(Beginning of Provided data)
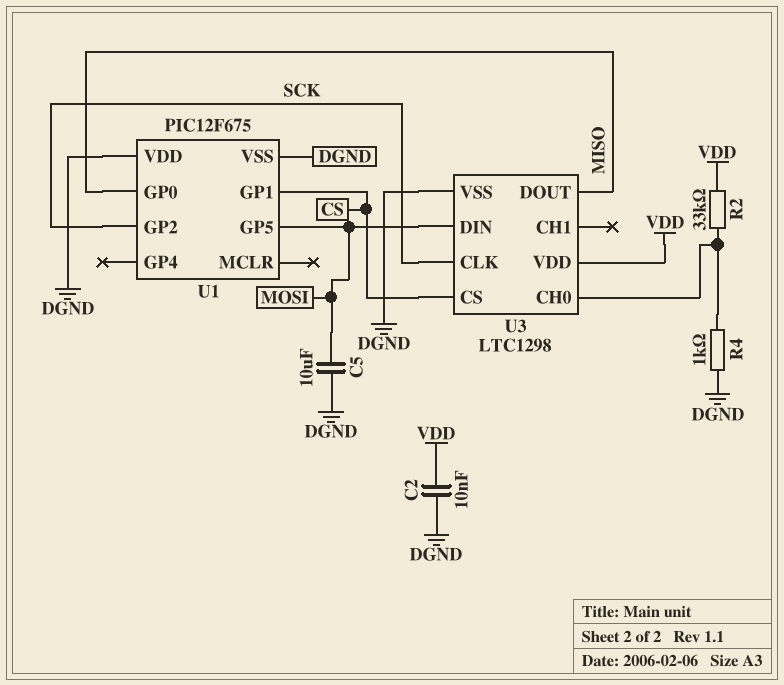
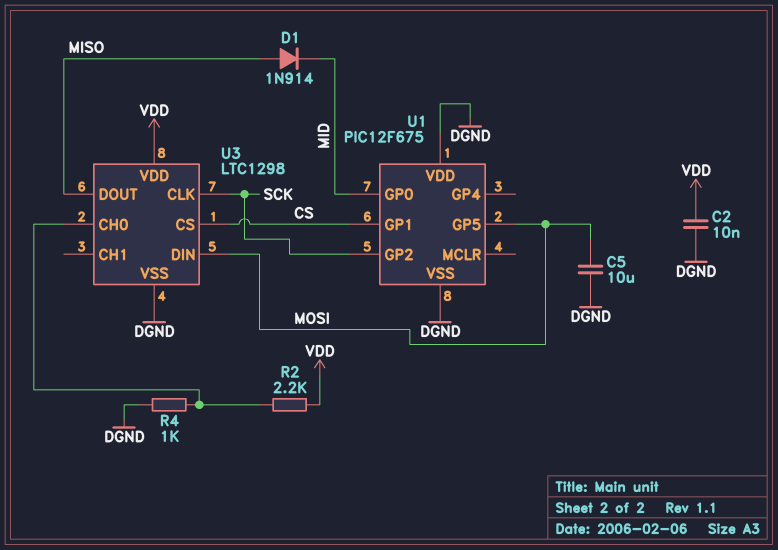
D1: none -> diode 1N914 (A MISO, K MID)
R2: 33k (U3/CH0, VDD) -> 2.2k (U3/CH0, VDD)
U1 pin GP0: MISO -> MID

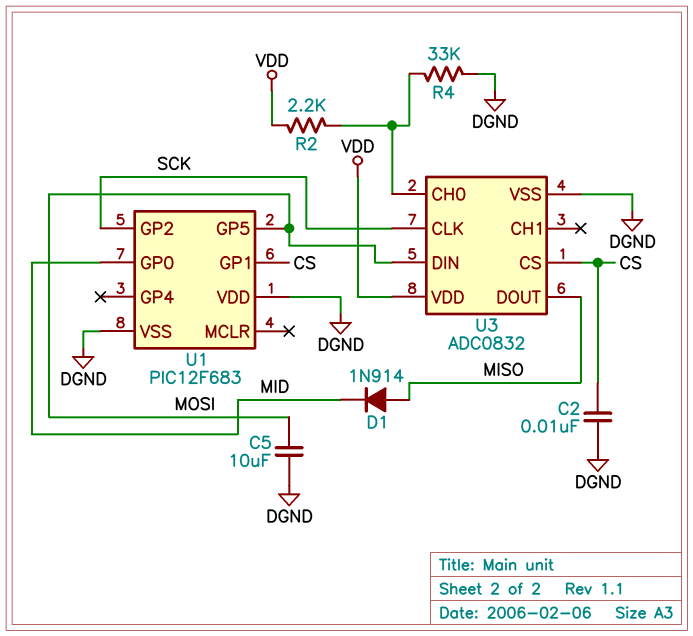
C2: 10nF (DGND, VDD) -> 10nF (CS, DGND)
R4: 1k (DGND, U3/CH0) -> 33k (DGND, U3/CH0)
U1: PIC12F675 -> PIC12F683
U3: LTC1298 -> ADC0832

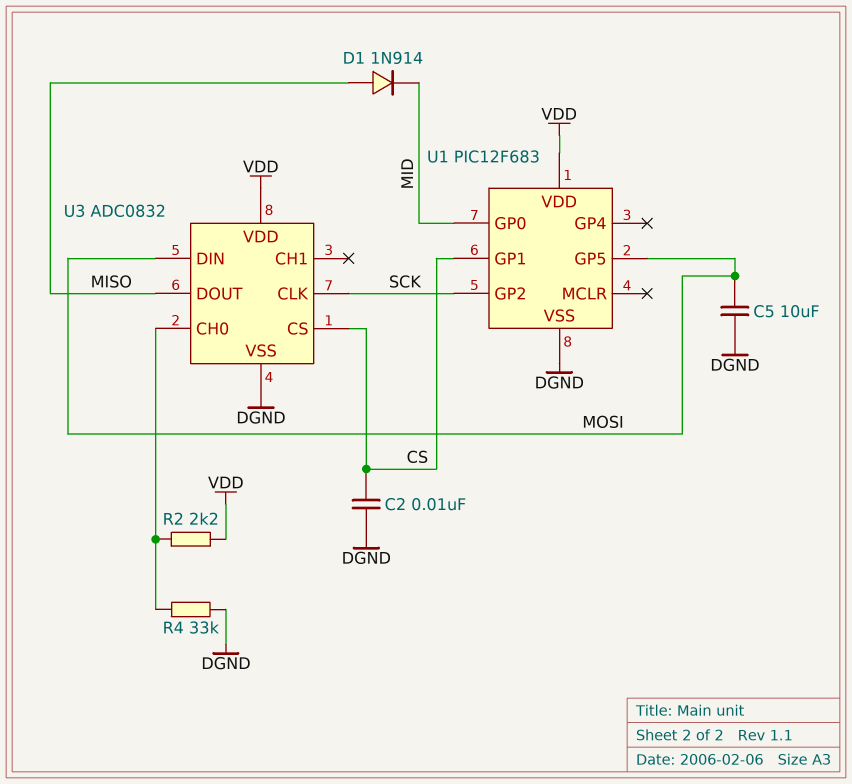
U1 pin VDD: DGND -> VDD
(End of Provided data)
# [Work request]
The entries above must be restated exactly in the answer, and the pictures left out.

# [Response to this exercise]
D1: none -> diode 1N914 (A MISO, K MID)
R2: 33k (U3/CH0, VDD) -> 2.2k (U3/CH0, VDD)
U1 pin GP0: MISO -> MID

C2: 10nF (DGND, VDD) -> 10nF (CS, DGND)
R4: 1k (DGND, U3/CH0) -> 33k (DGND, U3/CH0)
U1: PIC12F675 -> PIC12F683
U3: LTC1298 -> ADC0832

U1 pin VDD: DGND -> VDD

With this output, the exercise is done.